Remote sensing object lists:
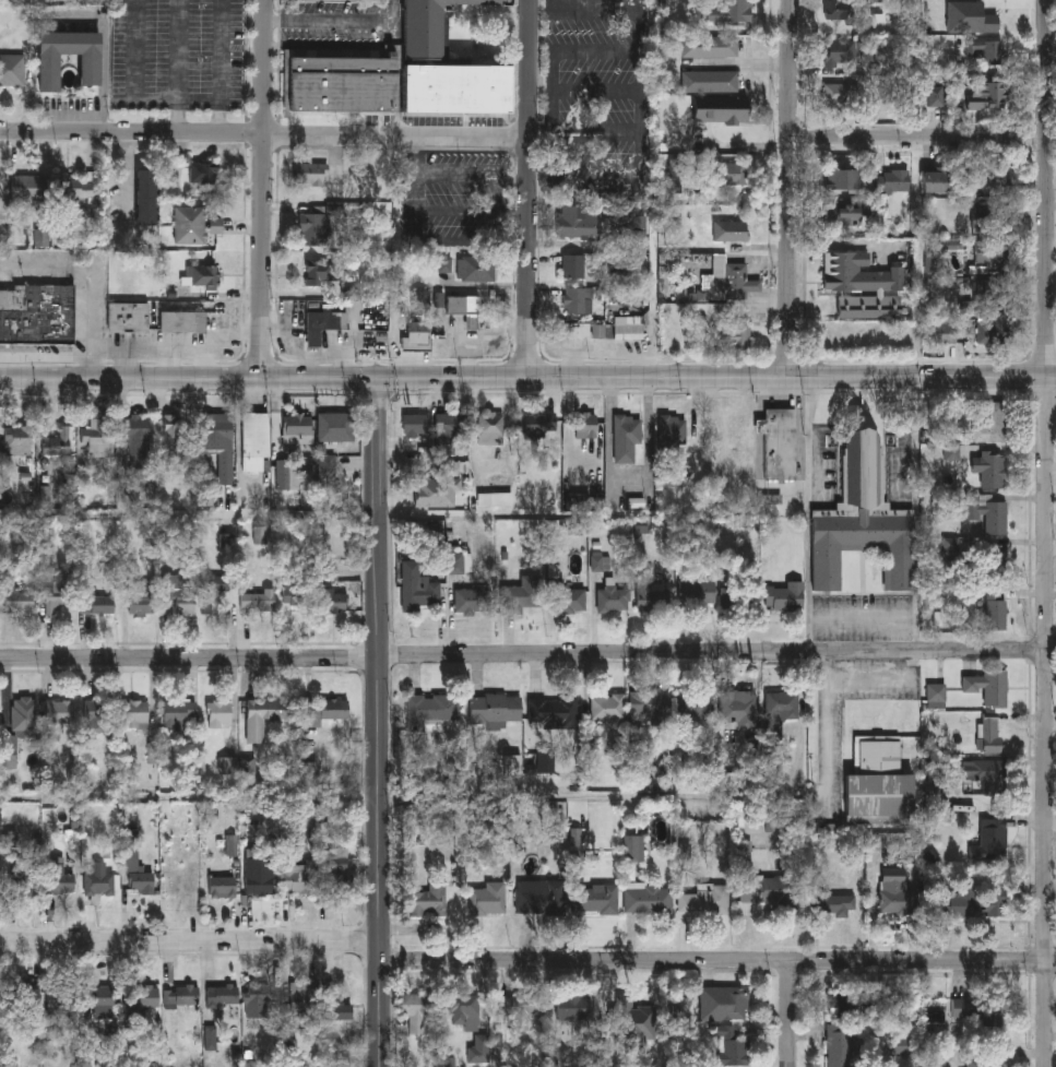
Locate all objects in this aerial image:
road: (538, 0)
building: (838, 9)
building: (731, 12)
building: (967, 19)
parking lot: (339, 30)
road: (389, 36)
building: (709, 47)
building: (987, 49)
road: (136, 51)
building: (840, 52)
parking lot: (181, 56)
building: (906, 62)
road: (750, 63)
road: (180, 68)
road: (221, 68)
building: (48, 69)
building: (12, 70)
parking lot: (596, 70)
building: (404, 72)
road: (104, 79)
building: (709, 82)
building: (842, 94)
building: (932, 94)
building: (987, 95)
road: (178, 103)
building: (720, 109)
road: (58, 115)
road: (643, 123)
road: (920, 136)
road: (262, 137)
building: (203, 173)
building: (312, 175)
road: (455, 175)
building: (585, 177)
building: (731, 177)
building: (992, 177)
building: (843, 178)
road: (130, 180)
building: (939, 180)
building: (891, 181)
building: (27, 188)
building: (79, 189)
road: (263, 189)
road: (523, 189)
road: (785, 189)
building: (145, 197)
parking lot: (457, 200)
road: (471, 214)
building: (841, 214)
building: (991, 217)
building: (195, 226)
building: (314, 230)
building: (577, 231)
building: (730, 232)
road: (1048, 236)
road: (436, 241)
road: (841, 246)
building: (989, 252)
building: (572, 267)
building: (477, 270)
building: (858, 273)
building: (320, 274)
building: (204, 276)
road: (89, 278)
building: (731, 281)
building: (991, 291)
building: (576, 300)
building: (868, 306)
building: (463, 307)
building: (37, 316)
building: (128, 318)
building: (182, 322)
building: (320, 328)
building: (628, 328)
building: (577, 329)
building: (992, 330)
road: (247, 333)
building: (733, 336)
building: (419, 337)
road: (182, 350)
road: (1041, 358)
road: (259, 360)
road: (785, 360)
road: (526, 361)
road: (653, 361)
road: (917, 361)
road: (392, 362)
road: (120, 363)
road: (128, 364)
road: (174, 364)
road: (207, 364)
road: (130, 378)
traffic signals: (378, 378)
road: (392, 378)
road: (789, 378)
road: (713, 393)
road: (178, 395)
road: (1041, 395)
road: (377, 396)
building: (416, 423)
building: (990, 423)
building: (451, 425)
building: (585, 425)
building: (542, 427)
building: (332, 428)
building: (490, 428)
building: (173, 431)
building: (295, 431)
building: (626, 437)
building: (672, 437)
building: (96, 438)
building: (14, 441)
building: (135, 441)
building: (252, 442)
building: (55, 443)
building: (214, 444)
building: (777, 445)
building: (993, 470)
building: (284, 475)
building: (436, 493)
road: (812, 514)
road: (920, 514)
building: (989, 515)
road: (189, 516)
building: (862, 519)
road: (1040, 533)
building: (998, 558)
building: (419, 588)
building: (212, 590)
building: (650, 594)
building: (697, 594)
building: (59, 595)
building: (298, 595)
building: (522, 596)
building: (784, 596)
building: (138, 597)
building: (564, 597)
building: (176, 598)
building: (613, 598)
building: (737, 598)
building: (18, 599)
building: (257, 599)
building: (472, 601)
building: (98, 602)
building: (336, 602)
building: (995, 608)
road: (866, 619)
parking lot: (865, 620)
road: (710, 651)
road: (190, 656)
road: (887, 684)
building: (988, 687)
building: (935, 698)
building: (652, 702)
building: (782, 705)
building: (607, 707)
building: (327, 708)
building: (495, 709)
building: (553, 709)
building: (697, 709)
building: (737, 709)
building: (217, 710)
building: (432, 712)
building: (58, 714)
building: (137, 714)
building: (98, 715)
building: (175, 715)
building: (264, 715)
building: (24, 716)
road: (380, 723)
building: (988, 733)
road: (826, 742)
parking lot: (832, 767)
building: (989, 776)
building: (878, 785)
road: (190, 797)
building: (938, 801)
building: (990, 841)
building: (635, 858)
building: (135, 864)
building: (339, 873)
building: (259, 875)
building: (22, 876)
building: (298, 876)
building: (58, 877)
building: (0, 879)
building: (98, 882)
building: (222, 885)
building: (763, 892)
building: (539, 896)
building: (486, 899)
building: (594, 899)
building: (645, 899)
building: (899, 899)
building: (703, 900)
building: (426, 901)
building: (995, 902)
building: (831, 904)
building: (952, 906)
road: (190, 939)
road: (717, 959)
building: (21, 992)
building: (101, 995)
building: (147, 995)
building: (182, 996)
building: (304, 996)
building: (257, 999)
building: (222, 1000)
building: (335, 1004)
building: (721, 1004)
building: (519, 1006)
building: (846, 1006)
building: (571, 1008)
building: (462, 1009)
building: (980, 1009)
building: (416, 1010)
road: (790, 1013)
building: (630, 1015)
building: (897, 1026)
building: (729, 1047)
building: (839, 1048)
building: (480, 1057)
building: (981, 1061)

What you should do:
Return each line from the entries above that includes "parking".

Worked solution:
parking lot: (339, 30)
parking lot: (181, 56)
parking lot: (596, 70)
parking lot: (457, 200)
parking lot: (865, 620)
parking lot: (832, 767)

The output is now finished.